• **Task brief**
The full set of entries is to be printed exactly, with pictures excluded.

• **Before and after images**
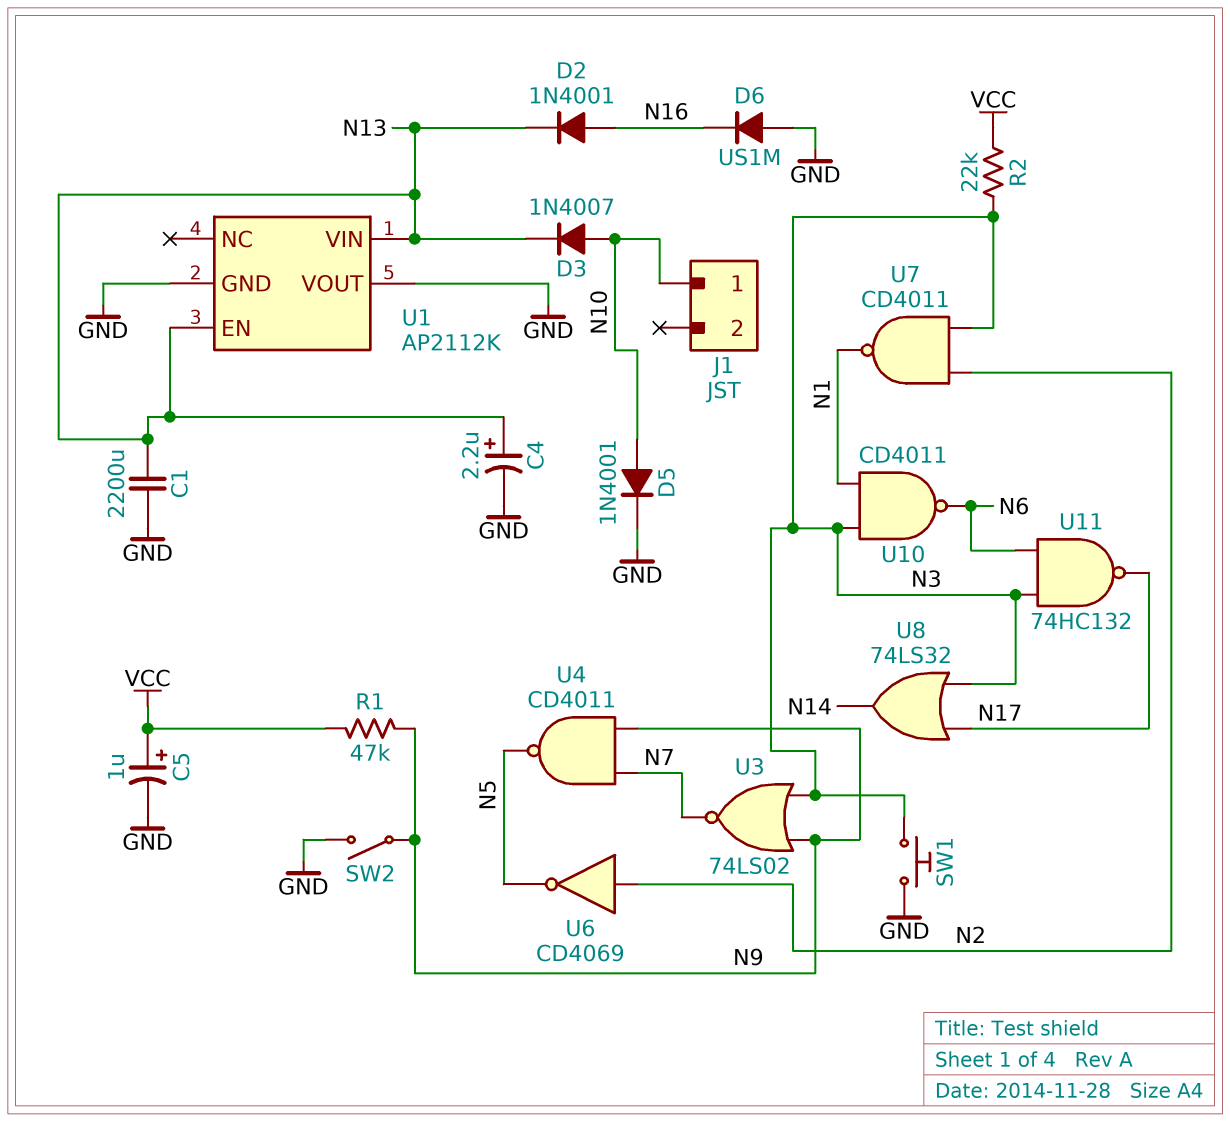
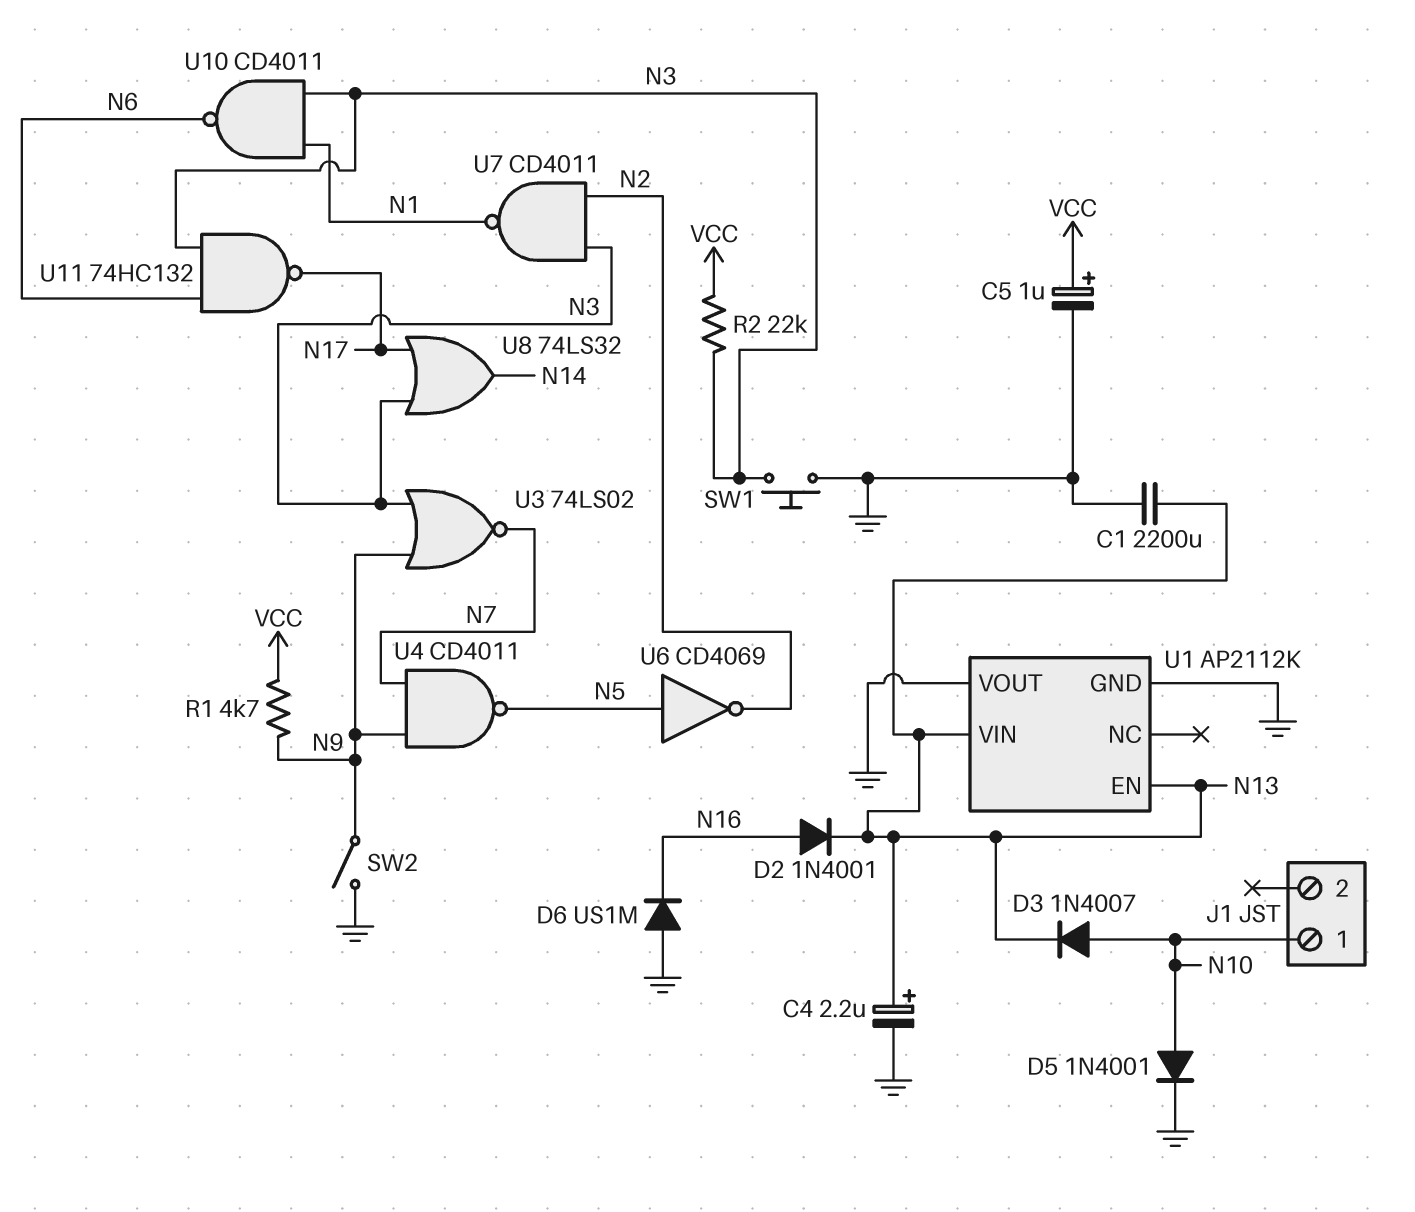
R1: 47k (N9, VCC) -> 4.7k (N9, VCC)
U6: NOT CD4069 (in N2, out N5) -> NOT CD4069 (in N5, out N2)

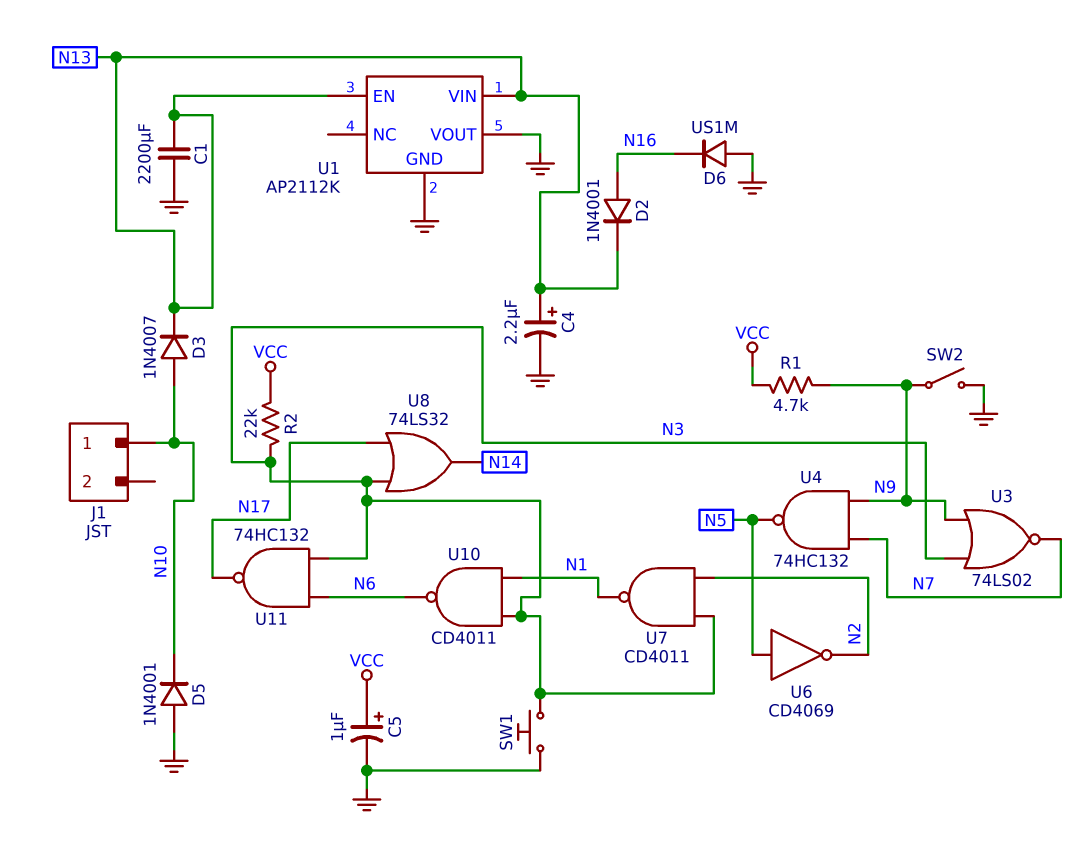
D5: diode 1N4001 (A N10, K GND) -> diode 1N4001 (A GND, K N10)
U4: NAND CD4011 (in N7, in N9, out N5) -> NAND 74HC132 (in N7, in N9, out N5)

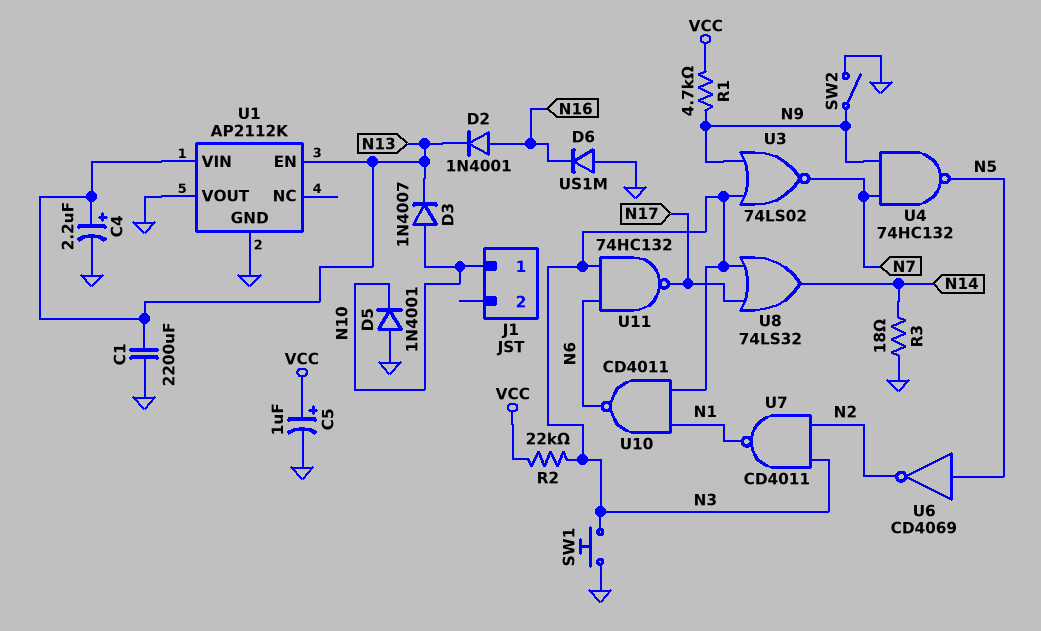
R3: none -> 18 (GND, N14)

• **Solution to the exercise**
R1: 47k (N9, VCC) -> 4.7k (N9, VCC)
U6: NOT CD4069 (in N2, out N5) -> NOT CD4069 (in N5, out N2)

D5: diode 1N4001 (A N10, K GND) -> diode 1N4001 (A GND, K N10)
U4: NAND CD4011 (in N7, in N9, out N5) -> NAND 74HC132 (in N7, in N9, out N5)

R3: none -> 18 (GND, N14)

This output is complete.